## TASK INPUTS
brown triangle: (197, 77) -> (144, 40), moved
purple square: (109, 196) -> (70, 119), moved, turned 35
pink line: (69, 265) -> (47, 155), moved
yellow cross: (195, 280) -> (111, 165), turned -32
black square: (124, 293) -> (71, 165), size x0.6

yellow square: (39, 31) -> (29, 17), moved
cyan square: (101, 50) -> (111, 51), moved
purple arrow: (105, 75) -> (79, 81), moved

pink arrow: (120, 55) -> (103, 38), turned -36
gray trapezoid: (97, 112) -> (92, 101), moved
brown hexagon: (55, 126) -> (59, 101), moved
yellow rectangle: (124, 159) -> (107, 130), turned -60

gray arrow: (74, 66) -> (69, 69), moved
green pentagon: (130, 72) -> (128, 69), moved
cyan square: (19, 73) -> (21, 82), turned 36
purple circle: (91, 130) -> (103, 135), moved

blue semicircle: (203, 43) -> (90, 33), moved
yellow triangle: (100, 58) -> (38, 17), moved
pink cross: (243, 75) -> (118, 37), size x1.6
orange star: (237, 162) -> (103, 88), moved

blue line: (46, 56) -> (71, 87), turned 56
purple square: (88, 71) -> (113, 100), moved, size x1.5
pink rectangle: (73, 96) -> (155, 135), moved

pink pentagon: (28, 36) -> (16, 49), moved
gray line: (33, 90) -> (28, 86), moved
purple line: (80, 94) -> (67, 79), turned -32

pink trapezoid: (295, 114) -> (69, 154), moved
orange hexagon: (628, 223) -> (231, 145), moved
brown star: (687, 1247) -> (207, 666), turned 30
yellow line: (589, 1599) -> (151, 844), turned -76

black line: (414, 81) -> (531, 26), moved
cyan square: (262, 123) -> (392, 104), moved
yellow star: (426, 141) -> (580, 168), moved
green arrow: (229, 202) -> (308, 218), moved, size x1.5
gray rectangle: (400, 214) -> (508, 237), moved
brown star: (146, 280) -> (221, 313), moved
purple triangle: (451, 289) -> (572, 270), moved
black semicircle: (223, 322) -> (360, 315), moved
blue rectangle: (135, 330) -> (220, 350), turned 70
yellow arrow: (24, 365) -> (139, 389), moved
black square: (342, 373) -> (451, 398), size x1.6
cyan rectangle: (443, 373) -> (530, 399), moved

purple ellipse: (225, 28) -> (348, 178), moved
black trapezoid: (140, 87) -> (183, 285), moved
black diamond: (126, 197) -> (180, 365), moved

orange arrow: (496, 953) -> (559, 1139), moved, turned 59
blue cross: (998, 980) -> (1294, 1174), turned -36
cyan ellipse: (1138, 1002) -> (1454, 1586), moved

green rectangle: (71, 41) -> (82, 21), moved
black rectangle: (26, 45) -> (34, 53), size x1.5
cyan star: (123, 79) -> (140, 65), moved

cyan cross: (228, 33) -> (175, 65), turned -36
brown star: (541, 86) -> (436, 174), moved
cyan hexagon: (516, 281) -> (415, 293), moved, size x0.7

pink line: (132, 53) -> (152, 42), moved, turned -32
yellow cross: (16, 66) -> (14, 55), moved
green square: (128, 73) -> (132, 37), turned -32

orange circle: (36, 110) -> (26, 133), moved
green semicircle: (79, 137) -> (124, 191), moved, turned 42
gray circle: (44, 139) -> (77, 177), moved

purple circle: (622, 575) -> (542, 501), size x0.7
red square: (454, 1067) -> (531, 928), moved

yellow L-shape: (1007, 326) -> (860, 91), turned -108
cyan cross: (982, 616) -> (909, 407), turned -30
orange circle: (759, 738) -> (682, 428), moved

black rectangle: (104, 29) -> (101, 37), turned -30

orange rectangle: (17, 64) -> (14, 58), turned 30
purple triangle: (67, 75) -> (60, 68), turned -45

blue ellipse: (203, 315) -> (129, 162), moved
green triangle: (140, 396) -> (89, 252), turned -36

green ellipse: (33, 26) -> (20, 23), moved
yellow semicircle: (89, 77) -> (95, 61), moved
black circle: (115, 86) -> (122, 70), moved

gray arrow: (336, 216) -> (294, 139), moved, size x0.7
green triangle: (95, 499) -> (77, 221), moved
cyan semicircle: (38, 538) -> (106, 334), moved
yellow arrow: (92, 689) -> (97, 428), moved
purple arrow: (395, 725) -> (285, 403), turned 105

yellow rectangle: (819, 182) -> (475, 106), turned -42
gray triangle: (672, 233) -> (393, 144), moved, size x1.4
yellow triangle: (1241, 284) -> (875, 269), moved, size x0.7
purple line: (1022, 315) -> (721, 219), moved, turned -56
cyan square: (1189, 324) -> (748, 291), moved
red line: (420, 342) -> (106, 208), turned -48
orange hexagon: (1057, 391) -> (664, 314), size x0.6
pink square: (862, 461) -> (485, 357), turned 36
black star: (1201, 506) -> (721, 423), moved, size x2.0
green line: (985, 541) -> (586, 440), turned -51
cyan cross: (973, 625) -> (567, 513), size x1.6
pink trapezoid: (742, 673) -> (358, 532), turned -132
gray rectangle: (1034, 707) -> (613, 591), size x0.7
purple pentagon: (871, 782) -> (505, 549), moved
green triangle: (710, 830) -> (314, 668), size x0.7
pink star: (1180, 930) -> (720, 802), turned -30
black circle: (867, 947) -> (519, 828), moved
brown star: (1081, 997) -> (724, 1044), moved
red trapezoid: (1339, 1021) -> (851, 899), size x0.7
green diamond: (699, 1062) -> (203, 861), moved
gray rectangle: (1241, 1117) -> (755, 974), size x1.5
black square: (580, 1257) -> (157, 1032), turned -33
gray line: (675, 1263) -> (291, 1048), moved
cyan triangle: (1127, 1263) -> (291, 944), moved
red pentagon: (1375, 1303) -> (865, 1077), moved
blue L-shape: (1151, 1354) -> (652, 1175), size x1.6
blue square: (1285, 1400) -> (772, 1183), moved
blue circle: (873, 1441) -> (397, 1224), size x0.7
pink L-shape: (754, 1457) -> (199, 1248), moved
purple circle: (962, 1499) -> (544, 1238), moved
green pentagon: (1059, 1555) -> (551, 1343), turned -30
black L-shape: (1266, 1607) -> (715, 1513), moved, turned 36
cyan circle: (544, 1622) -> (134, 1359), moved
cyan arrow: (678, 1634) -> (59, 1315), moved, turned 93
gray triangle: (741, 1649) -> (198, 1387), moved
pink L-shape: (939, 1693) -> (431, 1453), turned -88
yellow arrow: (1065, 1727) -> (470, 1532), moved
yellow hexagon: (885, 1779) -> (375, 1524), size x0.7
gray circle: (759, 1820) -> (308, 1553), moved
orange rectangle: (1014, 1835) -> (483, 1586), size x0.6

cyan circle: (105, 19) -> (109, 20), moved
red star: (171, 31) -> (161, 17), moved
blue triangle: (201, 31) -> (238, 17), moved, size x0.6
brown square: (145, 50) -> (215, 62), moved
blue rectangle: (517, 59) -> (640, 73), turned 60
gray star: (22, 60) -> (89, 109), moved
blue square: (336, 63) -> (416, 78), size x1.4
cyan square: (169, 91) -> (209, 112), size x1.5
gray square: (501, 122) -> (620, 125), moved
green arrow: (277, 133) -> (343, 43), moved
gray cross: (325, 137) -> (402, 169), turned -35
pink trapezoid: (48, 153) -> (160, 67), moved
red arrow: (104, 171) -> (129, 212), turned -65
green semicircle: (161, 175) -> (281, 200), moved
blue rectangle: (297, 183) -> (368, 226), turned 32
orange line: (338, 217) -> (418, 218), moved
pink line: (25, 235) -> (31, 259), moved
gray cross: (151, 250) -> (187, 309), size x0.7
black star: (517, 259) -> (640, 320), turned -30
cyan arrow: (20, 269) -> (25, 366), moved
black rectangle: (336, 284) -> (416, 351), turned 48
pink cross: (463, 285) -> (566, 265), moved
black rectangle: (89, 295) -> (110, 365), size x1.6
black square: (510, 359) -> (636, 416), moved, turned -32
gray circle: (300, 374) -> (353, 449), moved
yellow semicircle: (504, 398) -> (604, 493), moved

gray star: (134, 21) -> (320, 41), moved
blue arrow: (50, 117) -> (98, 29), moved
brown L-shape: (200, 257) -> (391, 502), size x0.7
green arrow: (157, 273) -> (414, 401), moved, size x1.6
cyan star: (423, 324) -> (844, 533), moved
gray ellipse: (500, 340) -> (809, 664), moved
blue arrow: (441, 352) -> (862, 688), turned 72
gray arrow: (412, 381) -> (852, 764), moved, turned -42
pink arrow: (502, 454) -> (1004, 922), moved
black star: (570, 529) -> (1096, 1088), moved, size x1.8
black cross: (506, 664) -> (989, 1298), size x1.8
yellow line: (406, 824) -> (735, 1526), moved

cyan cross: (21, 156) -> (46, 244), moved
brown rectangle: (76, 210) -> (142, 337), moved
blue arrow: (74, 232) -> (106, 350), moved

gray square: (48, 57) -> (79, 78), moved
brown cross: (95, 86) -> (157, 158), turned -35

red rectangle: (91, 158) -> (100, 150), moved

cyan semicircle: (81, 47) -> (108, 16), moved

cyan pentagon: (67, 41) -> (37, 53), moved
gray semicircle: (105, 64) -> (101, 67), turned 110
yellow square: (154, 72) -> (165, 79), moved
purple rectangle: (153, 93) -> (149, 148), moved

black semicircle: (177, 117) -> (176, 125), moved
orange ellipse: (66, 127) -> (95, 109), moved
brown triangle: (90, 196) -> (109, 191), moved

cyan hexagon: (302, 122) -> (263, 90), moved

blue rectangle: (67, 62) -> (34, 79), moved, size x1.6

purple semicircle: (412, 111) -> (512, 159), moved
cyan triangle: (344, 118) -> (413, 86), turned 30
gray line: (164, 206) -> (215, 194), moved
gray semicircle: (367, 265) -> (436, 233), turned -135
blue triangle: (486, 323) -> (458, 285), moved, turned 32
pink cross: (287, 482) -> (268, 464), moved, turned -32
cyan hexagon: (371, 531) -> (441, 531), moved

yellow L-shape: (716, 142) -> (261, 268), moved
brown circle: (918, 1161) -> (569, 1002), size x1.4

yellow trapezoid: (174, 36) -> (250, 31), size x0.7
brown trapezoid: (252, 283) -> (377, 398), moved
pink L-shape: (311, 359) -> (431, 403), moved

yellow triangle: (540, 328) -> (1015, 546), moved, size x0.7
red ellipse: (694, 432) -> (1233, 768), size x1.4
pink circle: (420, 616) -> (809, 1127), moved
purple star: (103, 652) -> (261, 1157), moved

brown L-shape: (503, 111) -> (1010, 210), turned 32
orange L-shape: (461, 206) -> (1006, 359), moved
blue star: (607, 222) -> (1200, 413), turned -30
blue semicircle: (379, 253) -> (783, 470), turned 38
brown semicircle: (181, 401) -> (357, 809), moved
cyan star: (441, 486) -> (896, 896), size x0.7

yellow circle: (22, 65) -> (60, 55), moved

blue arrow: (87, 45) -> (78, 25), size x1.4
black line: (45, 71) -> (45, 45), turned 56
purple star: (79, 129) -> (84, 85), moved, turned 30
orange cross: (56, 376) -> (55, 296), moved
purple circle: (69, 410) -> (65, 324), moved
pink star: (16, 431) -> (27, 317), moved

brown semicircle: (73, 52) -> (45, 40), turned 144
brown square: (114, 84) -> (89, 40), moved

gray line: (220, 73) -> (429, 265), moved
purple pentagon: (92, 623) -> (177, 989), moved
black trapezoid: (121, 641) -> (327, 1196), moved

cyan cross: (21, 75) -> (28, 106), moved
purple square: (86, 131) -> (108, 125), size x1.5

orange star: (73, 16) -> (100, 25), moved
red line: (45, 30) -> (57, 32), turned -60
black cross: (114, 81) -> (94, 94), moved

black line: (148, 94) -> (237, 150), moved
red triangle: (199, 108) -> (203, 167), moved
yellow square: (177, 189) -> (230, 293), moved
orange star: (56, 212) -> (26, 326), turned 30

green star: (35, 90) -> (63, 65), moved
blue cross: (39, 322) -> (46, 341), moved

## TASK STATEMENT
When a line of the data holds the string "pentagon", pick it out and copy it.

## OUTPUT OF THE TASK
green pentagon: (130, 72) -> (128, 69), moved
pink pentagon: (28, 36) -> (16, 49), moved
purple pentagon: (871, 782) -> (505, 549), moved
red pentagon: (1375, 1303) -> (865, 1077), moved
green pentagon: (1059, 1555) -> (551, 1343), turned -30
cyan pentagon: (67, 41) -> (37, 53), moved
purple pentagon: (92, 623) -> (177, 989), moved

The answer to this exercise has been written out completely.